→ **TRY IT**
Starting at the line that contains "purple pawn [190,251,266,318] -> none", reproduce every line through the end of the entries below, with no pictures in the copy.

→ **EXERCISE MATERIALS**
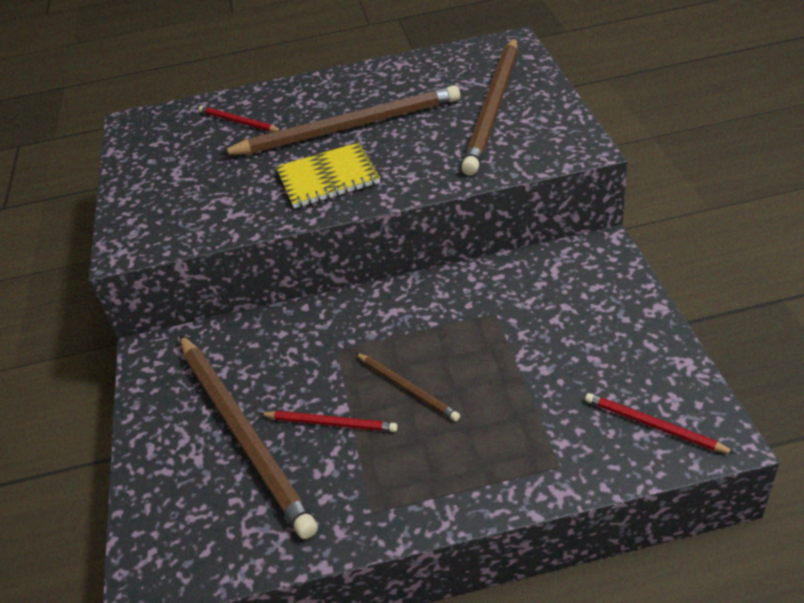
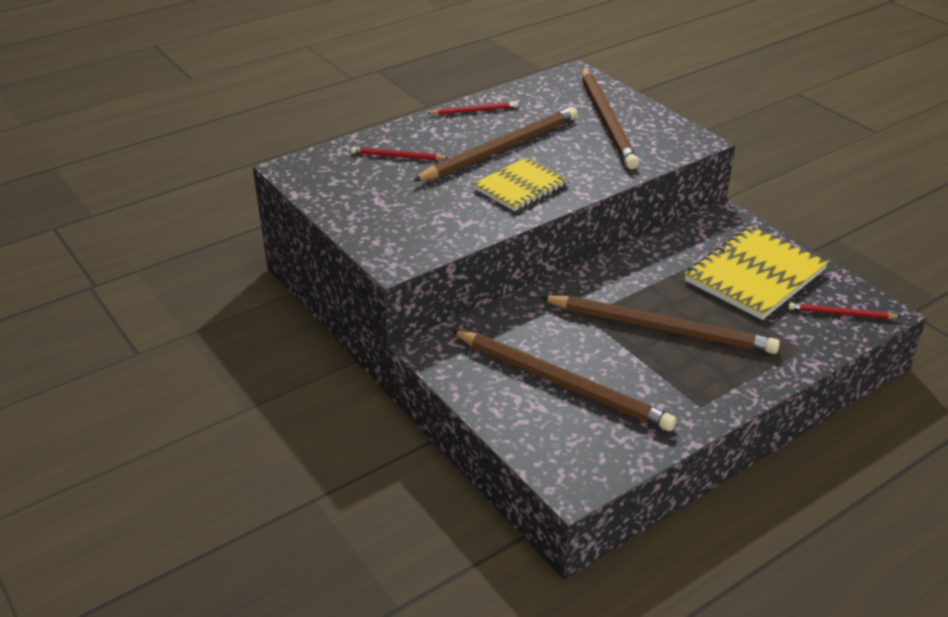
camera: 30 degrees left, 5 degrees down
red pencil [259,411,398,432] -> red pencil moved to [428,102,518,115]
brown pencil [356,353,460,421] -> brown pencil [540,296,780,354], size x2.16
none -> yellow notebook [685,226,828,320]

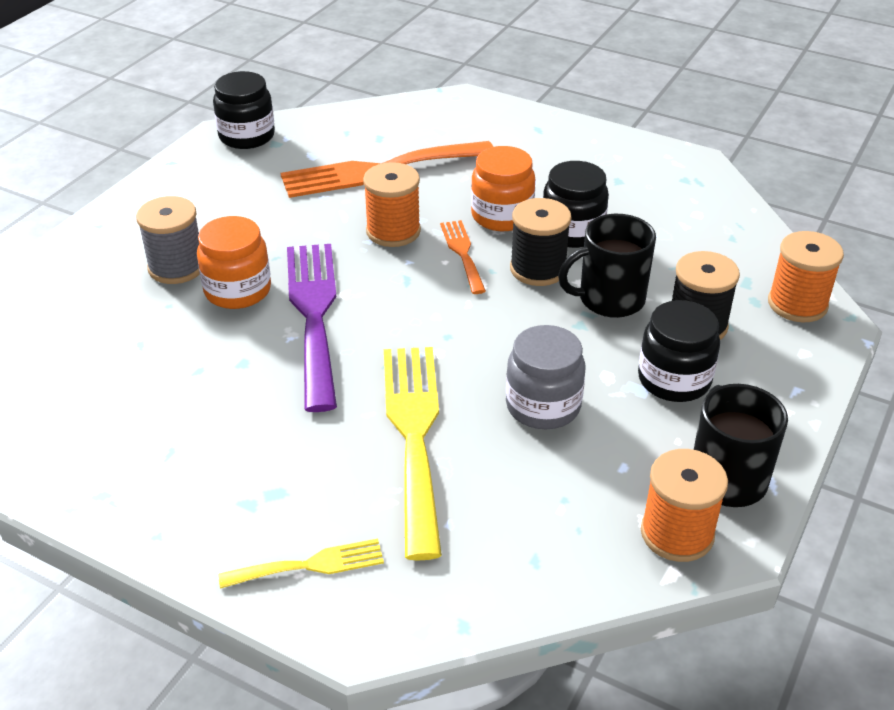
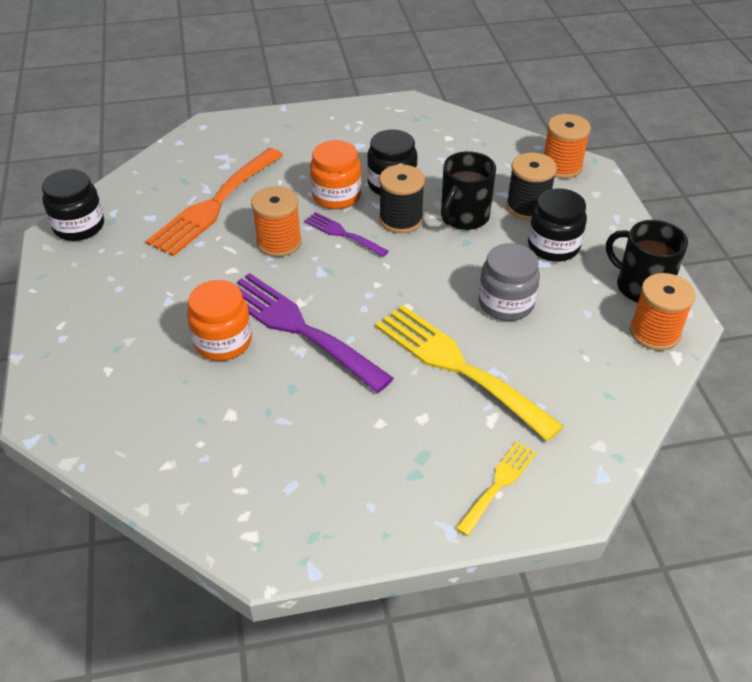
camera: 40 degrees left, 5 degrees up
grey spool [136,196,200,284] -> none
orange fork [440,220,486,294] -> purple fork [304,212,389,257]

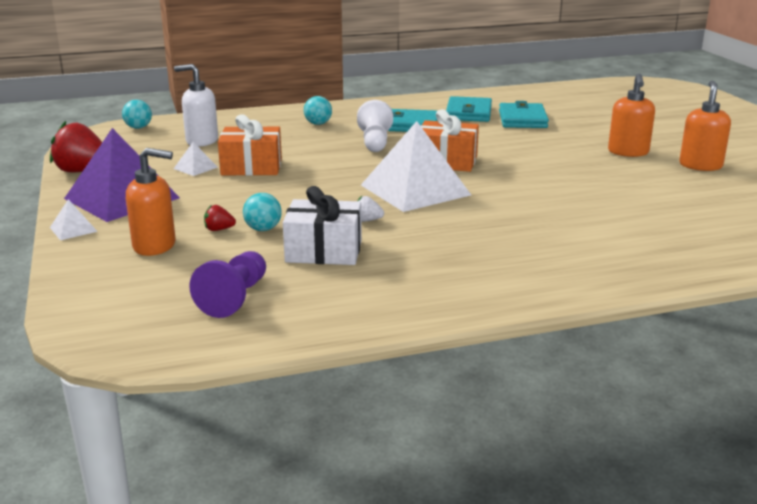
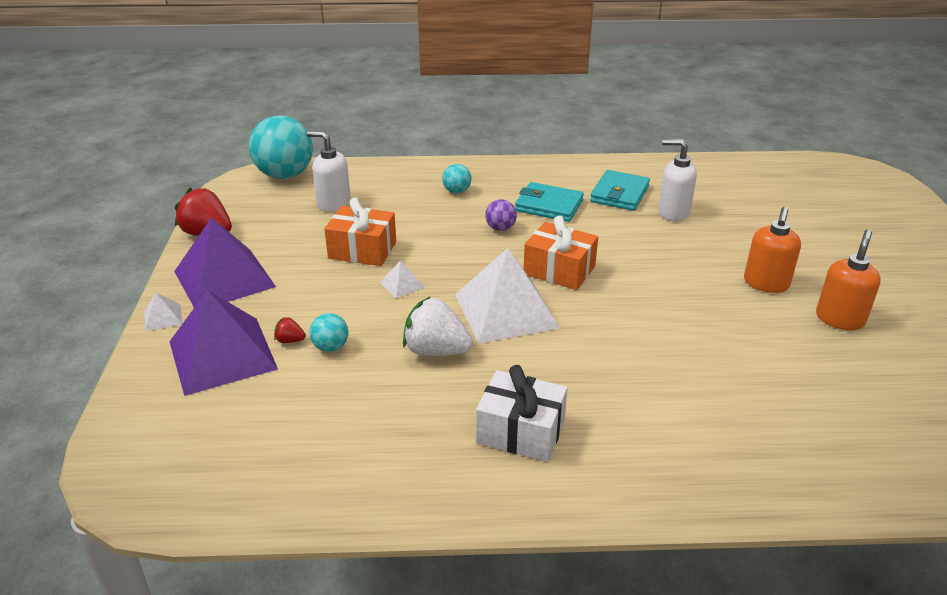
camera: 15 degrees right, 10 degrees up
turquoise ball [122,99,152,129] -> turquoise ball [249,115,313,179], size x2.18
orange soap dispenser [126,148,176,256] -> purple pyramid [169,290,278,396]
white pyramid [174,142,218,176] -> white pyramid moved to [379,260,424,298]
purple pawn [190,251,266,318] -> none
white gift [283,186,362,265] -> white gift moved to [476,365,568,462]
white pawn [357,100,393,152] -> purple ball [485,199,517,231]
white strawberry [357,196,384,222] -> white strawberry [403,297,473,356], size x2.20
turquoise wallet [499,101,549,128] -> white soap dispenser [658,139,697,221]

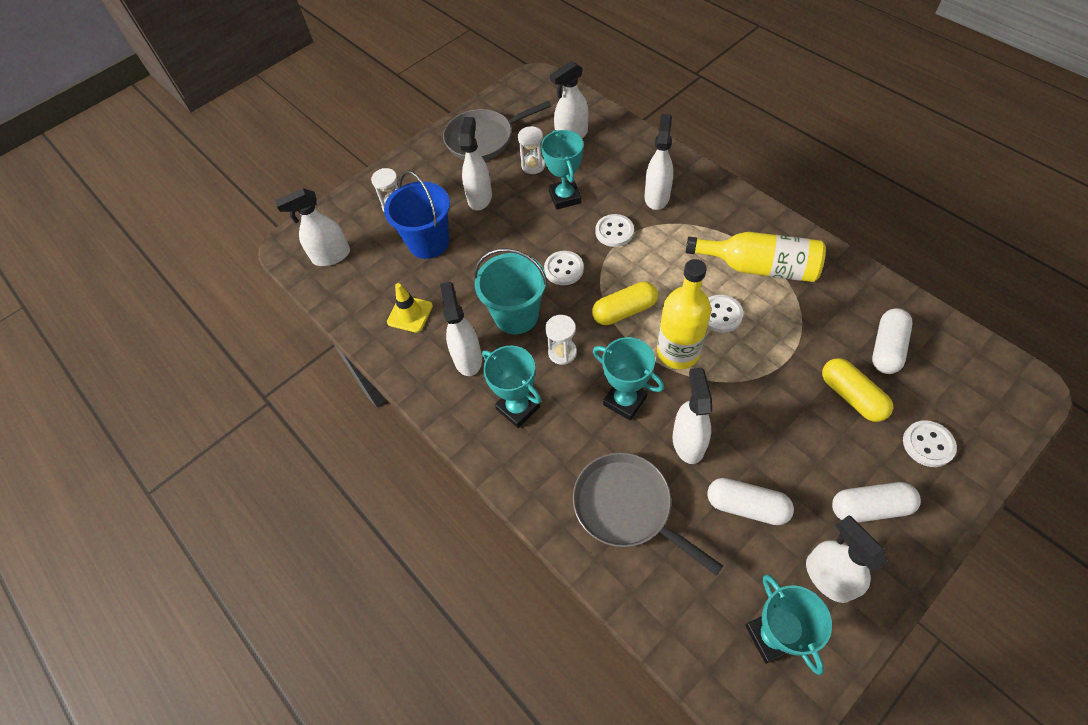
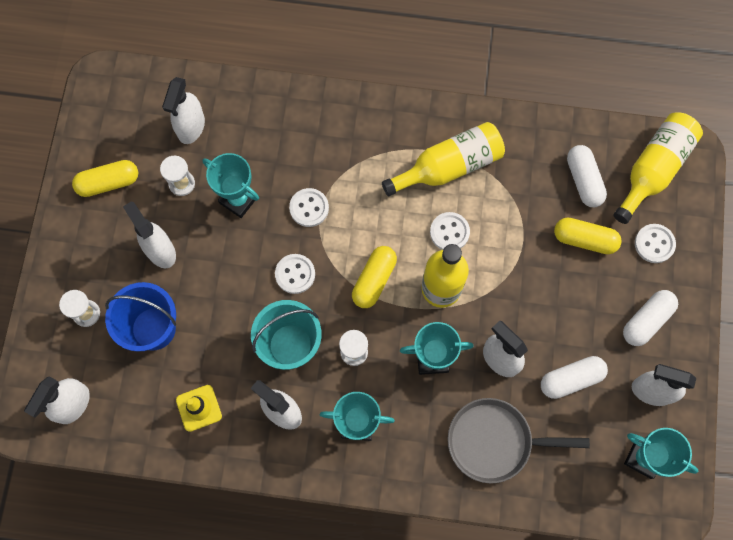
camera: 45 degrees left, 15 degrees up
grey pan [443,101,551,160] -> yellow capsule [72,160,138,197]
white spray bottle [644,114,673,210] -> none
none -> yellow bottle [613,112,703,224]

→ **RESPONSE TO THIS TASK**
purple pawn [190,251,266,318] -> none
white gift [283,186,362,265] -> white gift moved to [476,365,568,462]
white pawn [357,100,393,152] -> purple ball [485,199,517,231]
white strawberry [357,196,384,222] -> white strawberry [403,297,473,356], size x2.20
turquoise wallet [499,101,549,128] -> white soap dispenser [658,139,697,221]

camera: 45 degrees left, 15 degrees up
grey pan [443,101,551,160] -> yellow capsule [72,160,138,197]
white spray bottle [644,114,673,210] -> none
none -> yellow bottle [613,112,703,224]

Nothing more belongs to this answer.